■ Your objective
Starting with the line in which "(206, 327) = (375, 412): none -> white hammer" appears, give back every line exactly as written until the listing ends, excluding pictures.

■ Extracted information

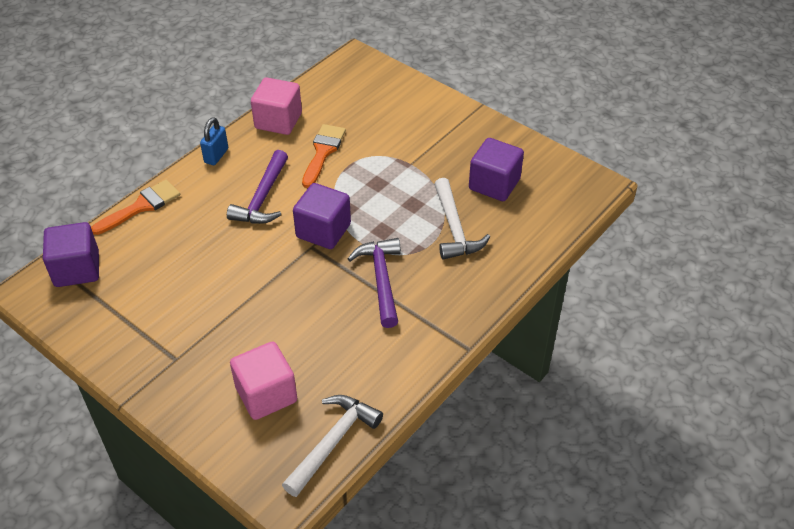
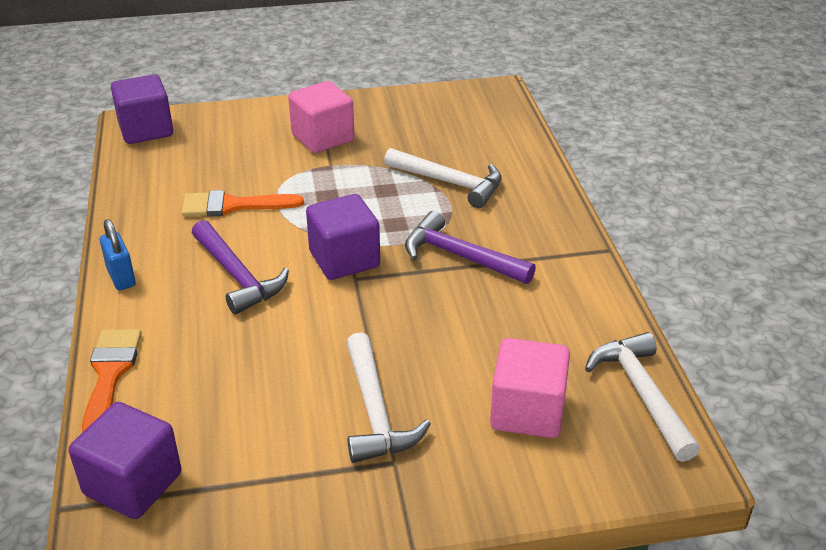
camera: 50 degrees left, 10 degrees down
(206, 327) = (375, 412): none -> white hammer
(278, 121) = (140, 211): pink cube -> pink cube (323, 138)
(323, 152) = (233, 205): orange brush -> orange brush turned 60 degrees counterclockwise
(494, 184) = (424, 136): purple cube -> purple cube (146, 130)

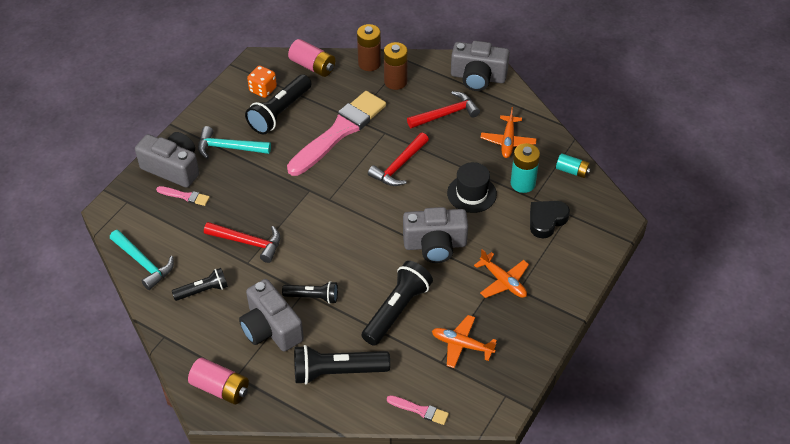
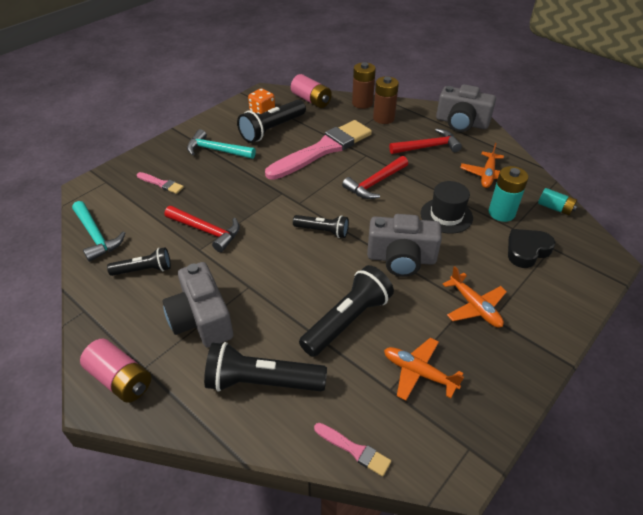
camera: 10 degrees right, 5 degrees down
(173, 168) = (160, 160): grey camera -> none
(313, 297) = (257, 293): black flashlight -> black flashlight (322, 231)

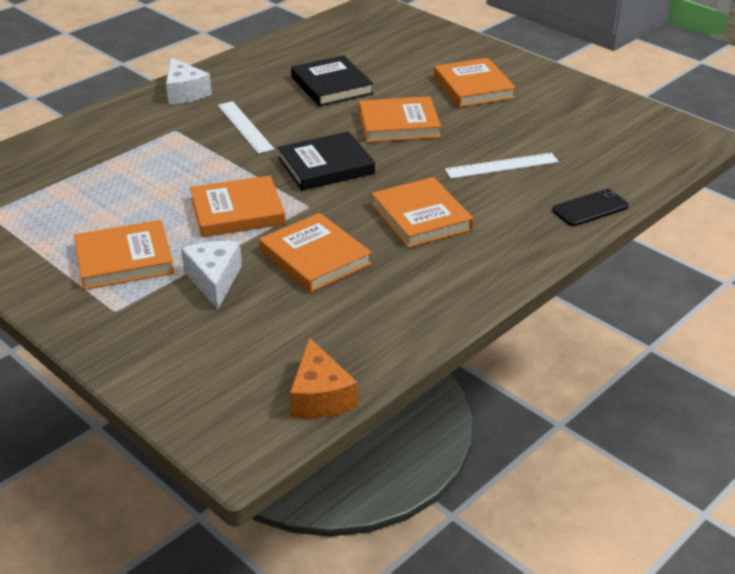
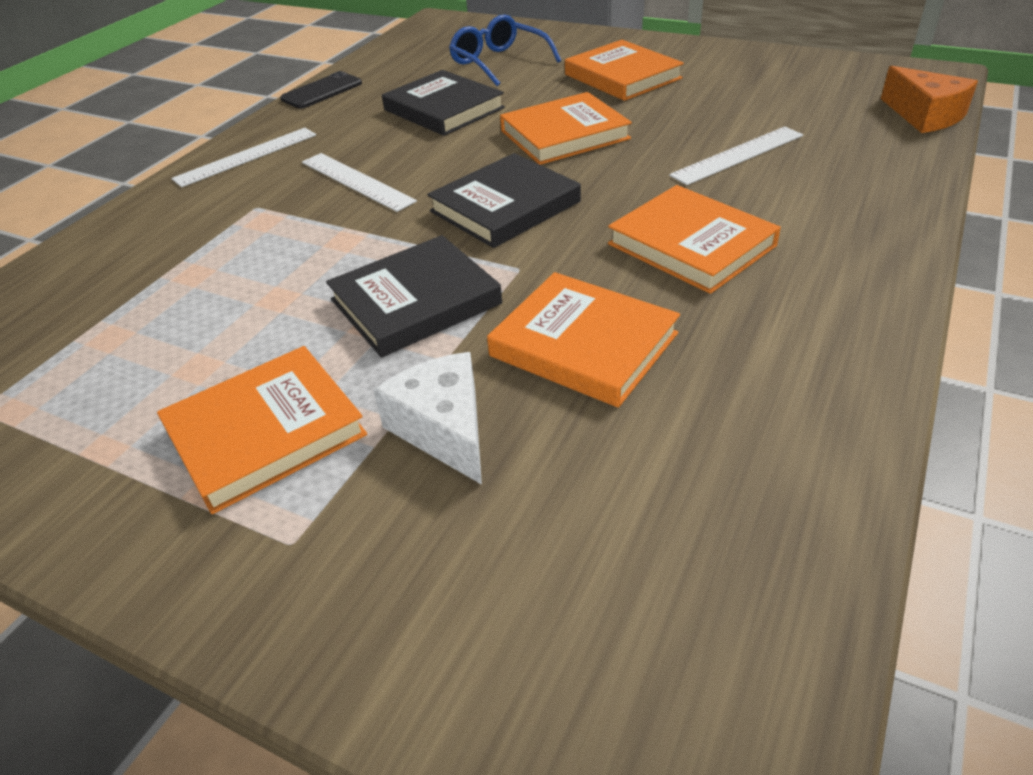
camera: 15 degrees left, 5 degrees up
(185, 92) = (246, 156): white cheese -> white ruler
(237, 211) = (415, 302): orange book -> black book
(320, 396) = (786, 620): orange cheese -> orange cheese (924, 116)
(394, 55) = (498, 62): none -> blue glasses
(590, 208) = (898, 181): black phone -> black phone (322, 91)

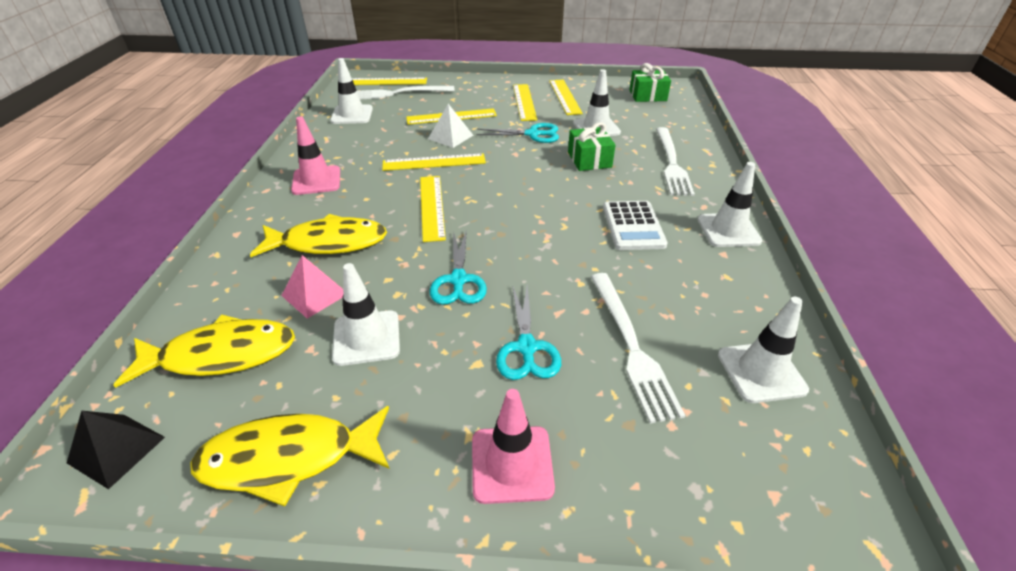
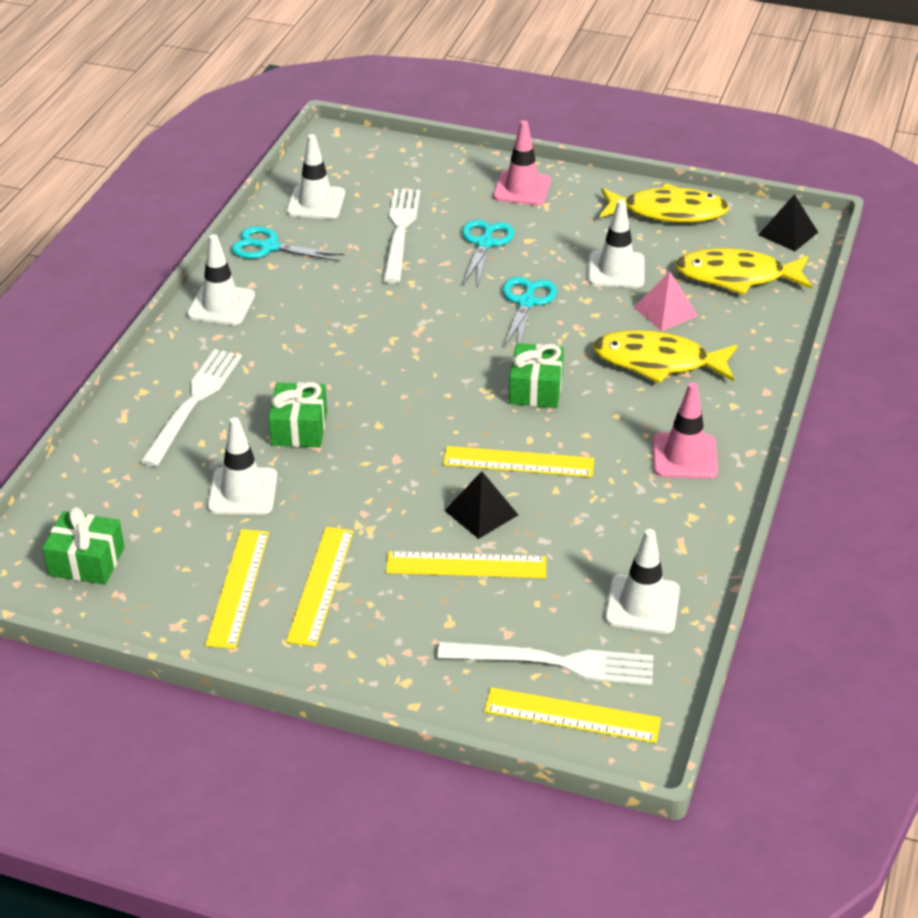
camera: 165 degrees left, 0 degrees up
(432, 207) = (536, 389): yellow ruler -> green gift
(450, 137) = (481, 512): white pyramid -> black pyramid
(533, 134) = (350, 495): turquoise scissors -> turquoise scissors (269, 247)
(633, 226) = (318, 326): white calculator -> none

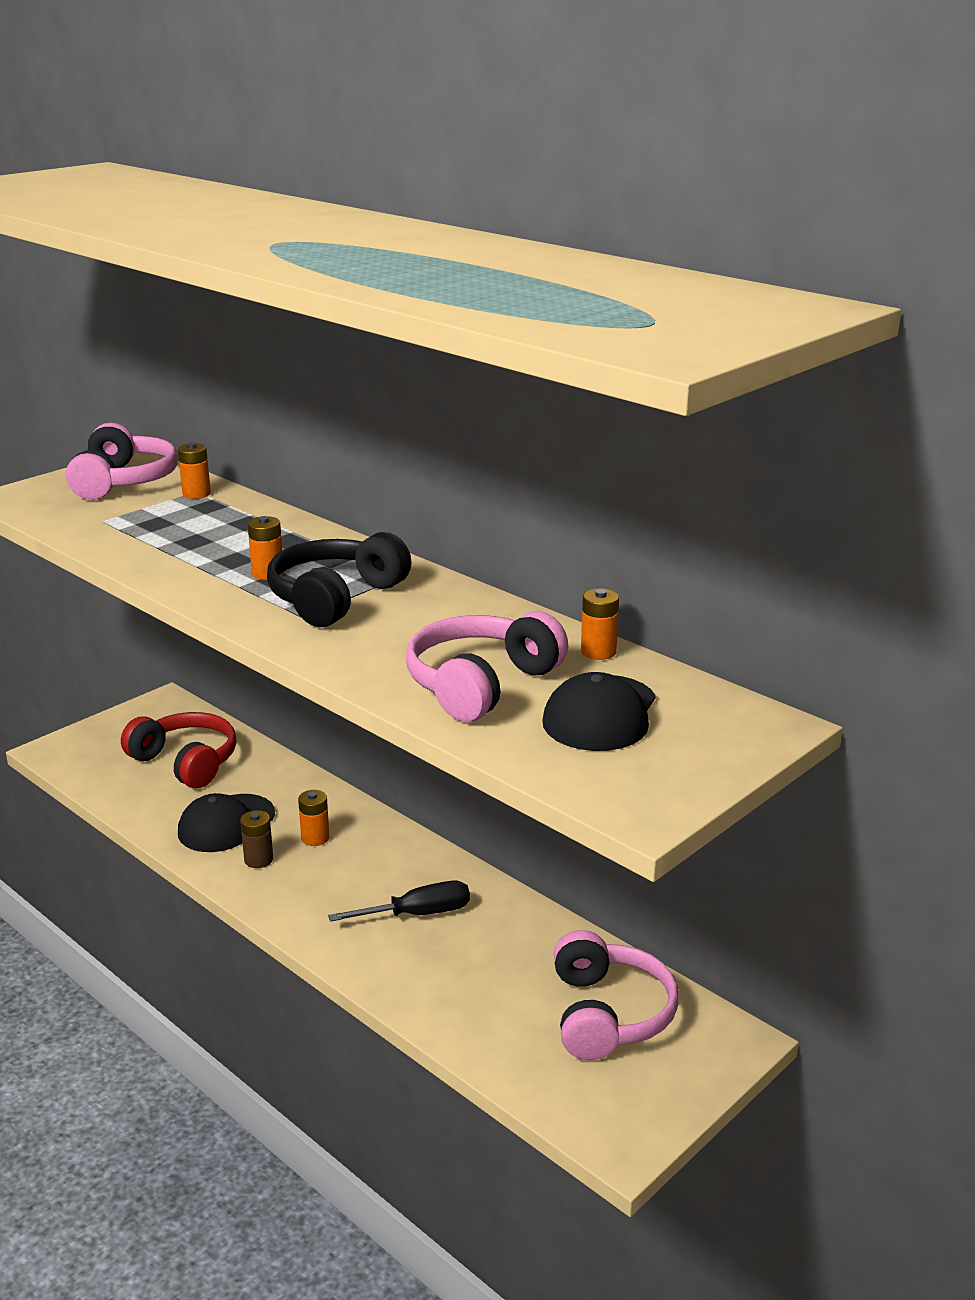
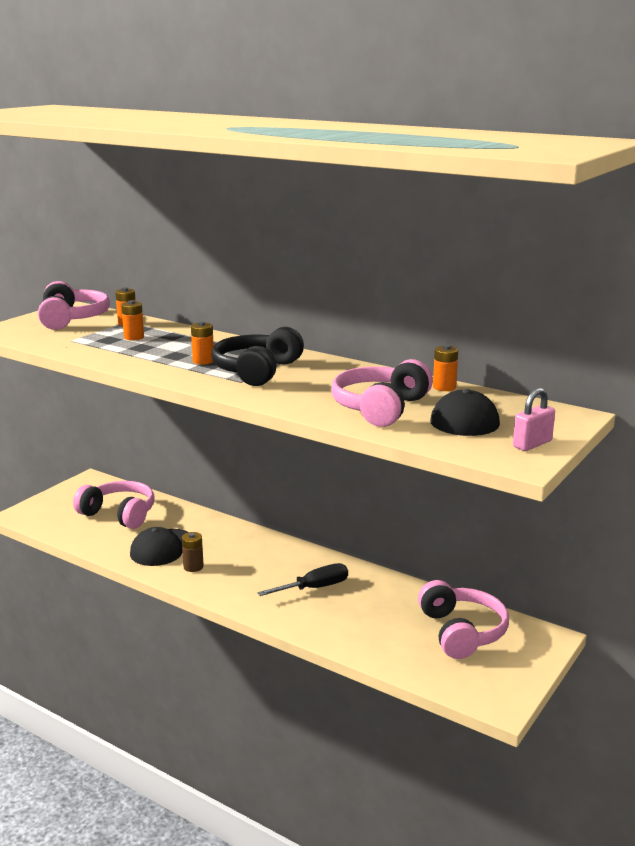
camera: 10 degrees left, 5 degrees down
(186, 762) = (119, 514): red headphones -> pink headphones
(315, 838) = (227, 551): orange battery -> orange battery (134, 337)
(678, 776) = (532, 444): none -> pink padlock

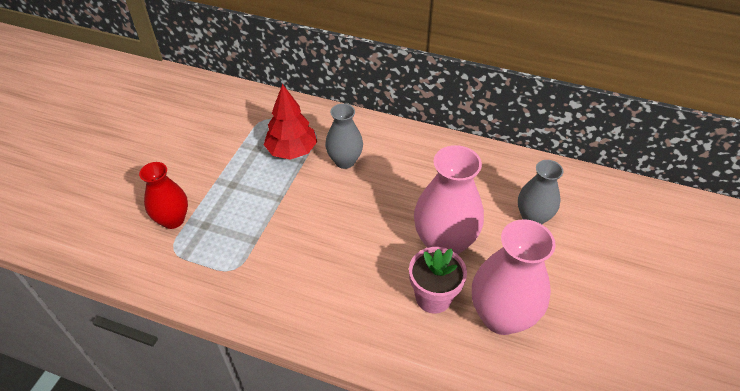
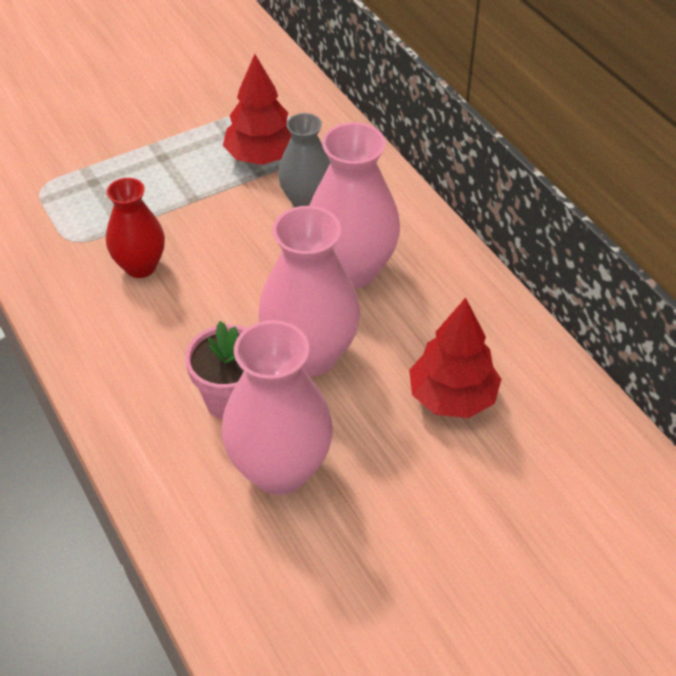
camera: 40 degrees right, 0 degrees up
(173, 220) = (70, 159): red vase -> red vase (140, 266)
(411, 184) = (351, 270): none -> pink vase
(533, 217) = (452, 397): grey vase -> red tree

■ Written solution
(206, 327) = (375, 412): none -> white hammer
(278, 121) = (140, 211): pink cube -> pink cube (323, 138)
(323, 152) = (233, 205): orange brush -> orange brush turned 60 degrees counterclockwise
(494, 184) = (424, 136): purple cube -> purple cube (146, 130)

camera: 10 degrees right, 5 degrees down
(173, 168) = (160, 160): grey camera -> none
(313, 297) = (257, 293): black flashlight -> black flashlight (322, 231)

camera: 15 degrees left, 5 degrees up
(185, 92) = (246, 156): white cheese -> white ruler
(237, 211) = (415, 302): orange book -> black book
(320, 396) = (786, 620): orange cheese -> orange cheese (924, 116)
(394, 55) = (498, 62): none -> blue glasses
(590, 208) = (898, 181): black phone -> black phone (322, 91)

camera: 165 degrees left, 0 degrees up
(432, 207) = (536, 389): yellow ruler -> green gift
(450, 137) = (481, 512): white pyramid -> black pyramid
(533, 134) = (350, 495): turquoise scissors -> turquoise scissors (269, 247)
(633, 226) = (318, 326): white calculator -> none

camera: 10 degrees left, 5 degrees down
(186, 762) = (119, 514): red headphones -> pink headphones
(315, 838) = (227, 551): orange battery -> orange battery (134, 337)
(678, 776) = (532, 444): none -> pink padlock

camera: 40 degrees right, 0 degrees up
(173, 220) = (70, 159): red vase -> red vase (140, 266)
(411, 184) = (351, 270): none -> pink vase
(533, 217) = (452, 397): grey vase -> red tree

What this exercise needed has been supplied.